_DATA SHOWN:_
★ ★ ★
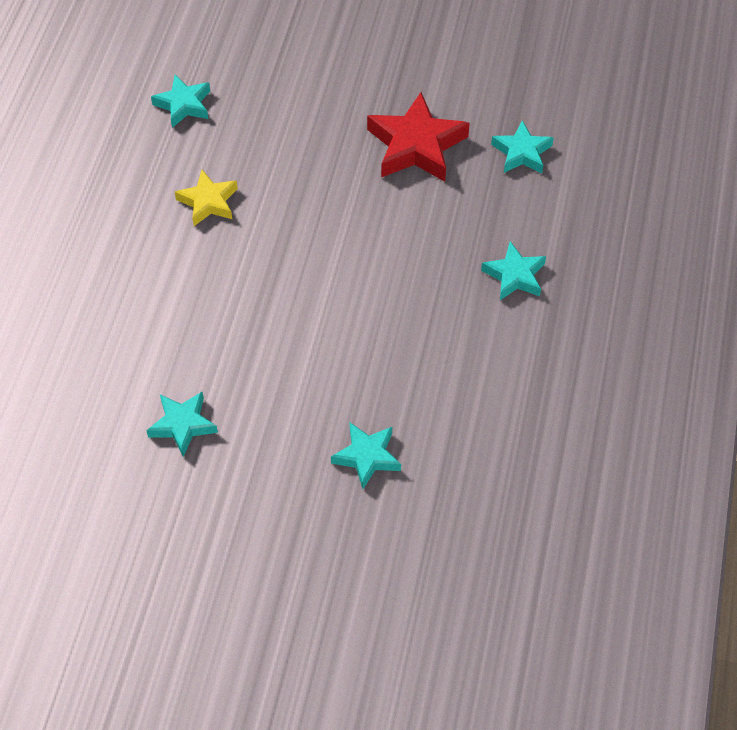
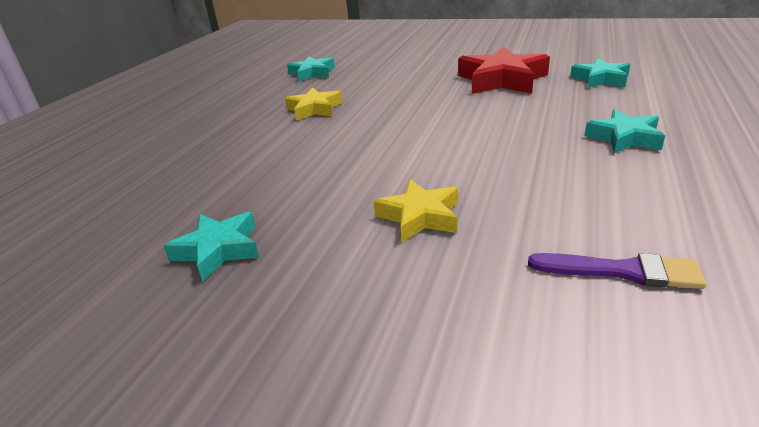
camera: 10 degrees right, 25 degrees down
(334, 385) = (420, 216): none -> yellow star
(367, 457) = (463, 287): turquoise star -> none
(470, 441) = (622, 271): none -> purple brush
★ ★ ★
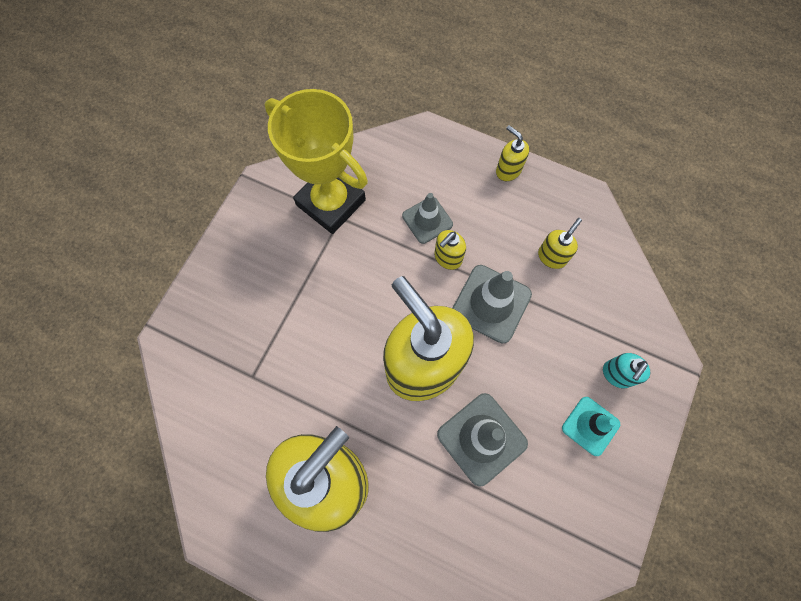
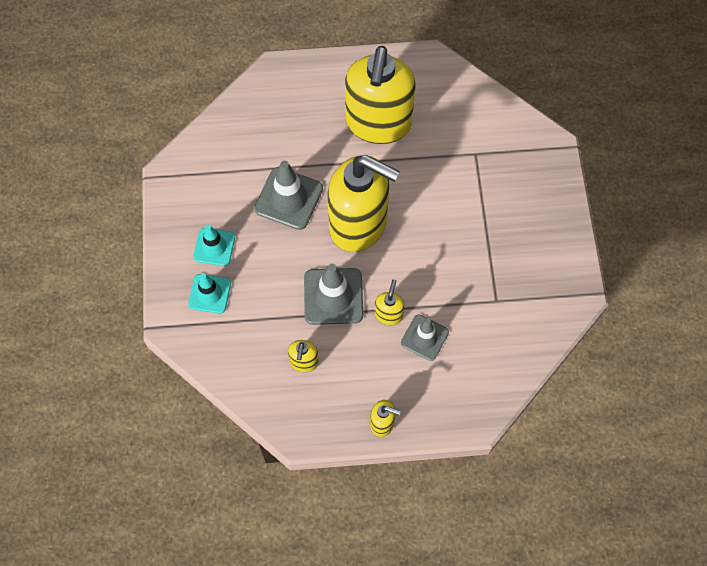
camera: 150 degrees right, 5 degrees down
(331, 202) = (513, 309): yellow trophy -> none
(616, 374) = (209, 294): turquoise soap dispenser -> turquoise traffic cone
★ ★ ★
_INSTRUCTIONS FOR THE TASK:_
After locating the line with "(367, 457) = (463, 287): turquoise" in the material above, return it and each line after it exactly, ending at the line with "(470, 441) = (622, 271): none -> purple brush".

_SOLUTION TO THE PROBLEM:_
(367, 457) = (463, 287): turquoise star -> none
(470, 441) = (622, 271): none -> purple brush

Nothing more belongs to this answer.